Give back exactly the line containing "What was the" and all that follow it in the data below, with the pictures left out.

## Recorded information
- Opening Delimiter -

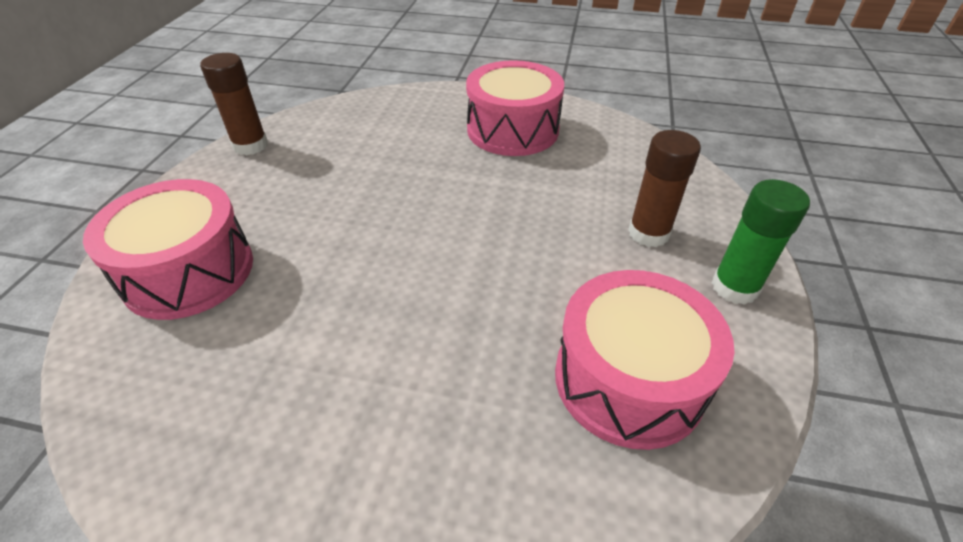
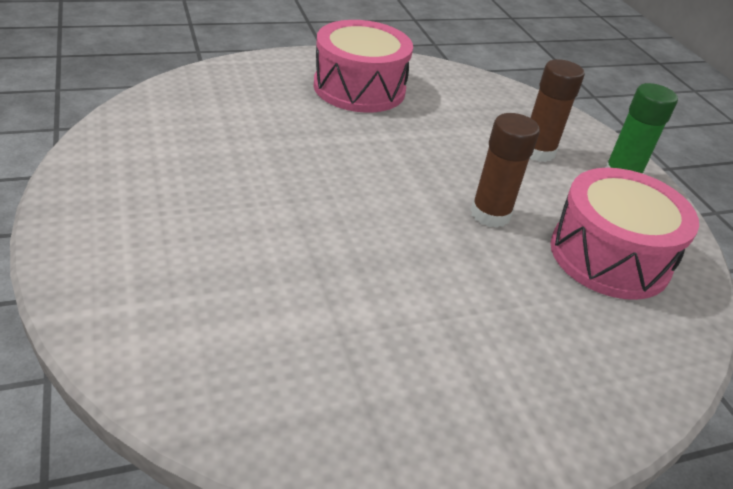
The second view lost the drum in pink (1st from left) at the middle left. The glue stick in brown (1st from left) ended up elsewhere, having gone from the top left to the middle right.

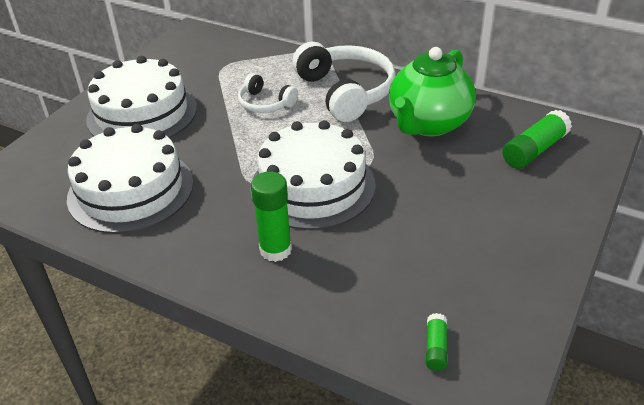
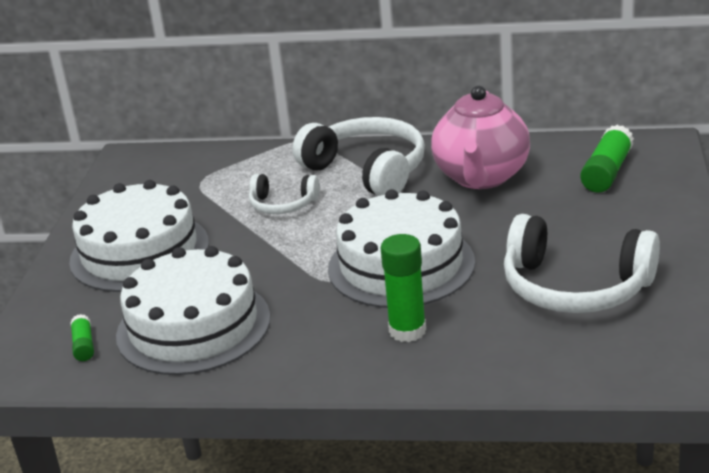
What was the teapot in green at the top right turned into the teapot in pink at the top right. The glue stick in green (2nd from left in the first image) ended up elsewhere, having gone from the bottom right to the bottom left. The second view gained the headphones in white (3rd from left) at the middle right.

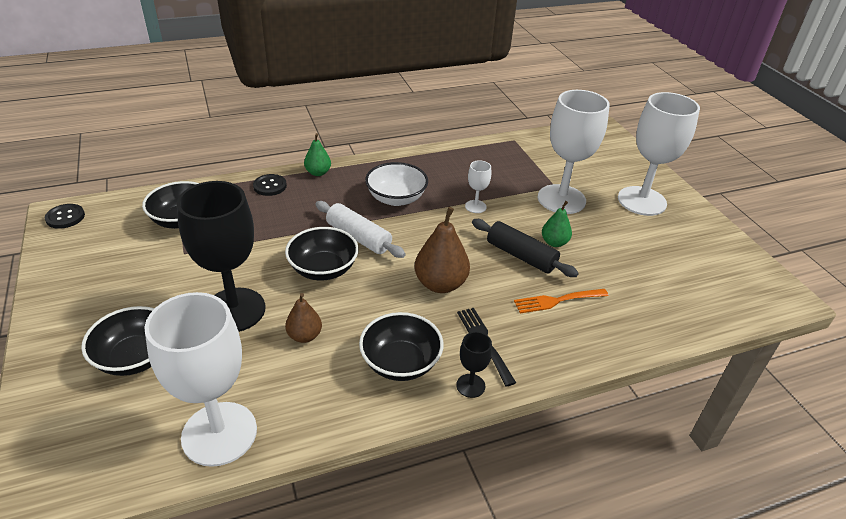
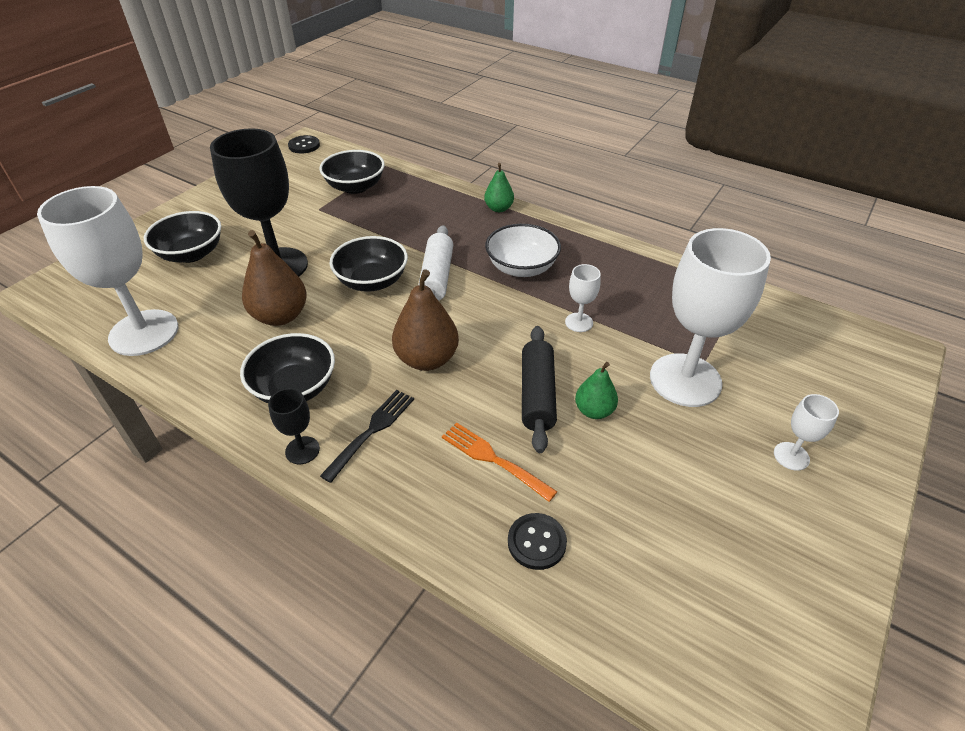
The button in black (2nd from left) ended up elsewhere, having gone from the middle left to the bottom centre. The size of the pear in brown (1st from left) at the centre changed by a factor of 1.68. The size of the goblet in white (4th from left) at the top right changed by a factor of 0.44.

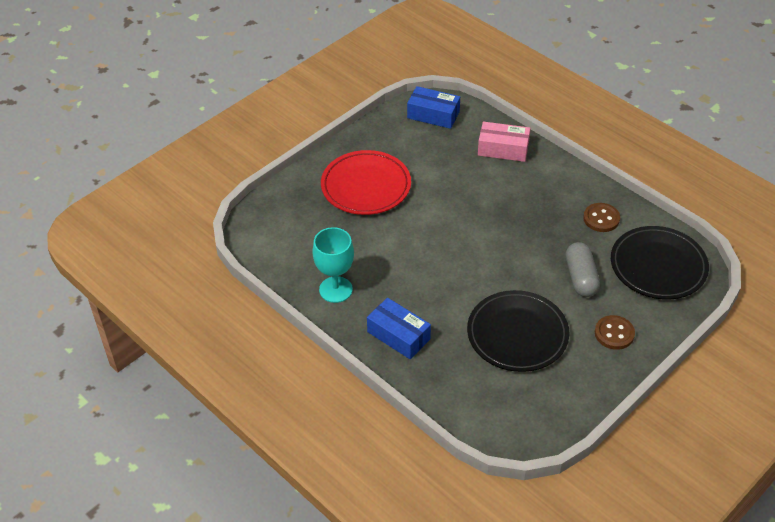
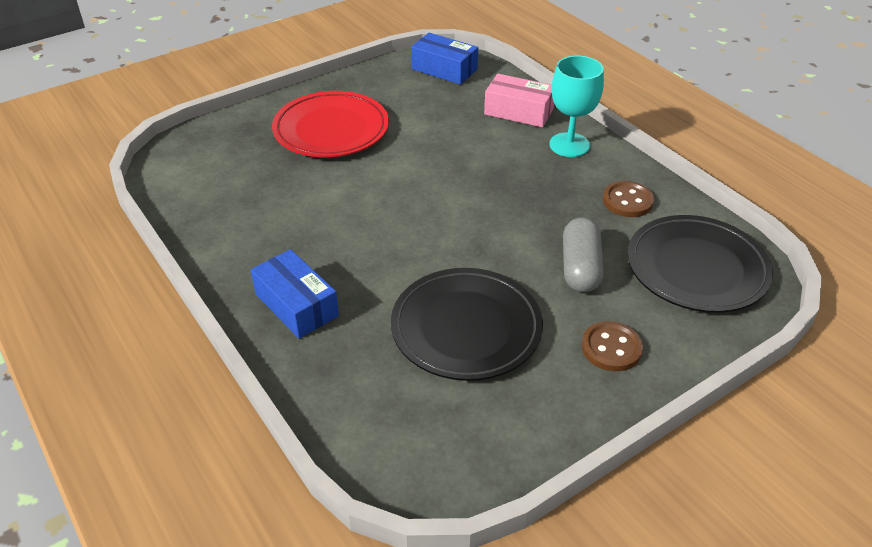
The goblet in turquoise ended up elsewhere, having gone from the centre to the top centre.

- Closing Delimiter -

## Worked solution
What was the teapot in green at the top right turned into the teapot in pink at the top right. The glue stick in green (2nd from left in the first image) ended up elsewhere, having gone from the bottom right to the bottom left. The second view gained the headphones in white (3rd from left) at the middle right.

The button in black (2nd from left) ended up elsewhere, having gone from the middle left to the bottom centre. The size of the pear in brown (1st from left) at the centre changed by a factor of 1.68. The size of the goblet in white (4th from left) at the top right changed by a factor of 0.44.

The goblet in turquoise ended up elsewhere, having gone from the centre to the top centre.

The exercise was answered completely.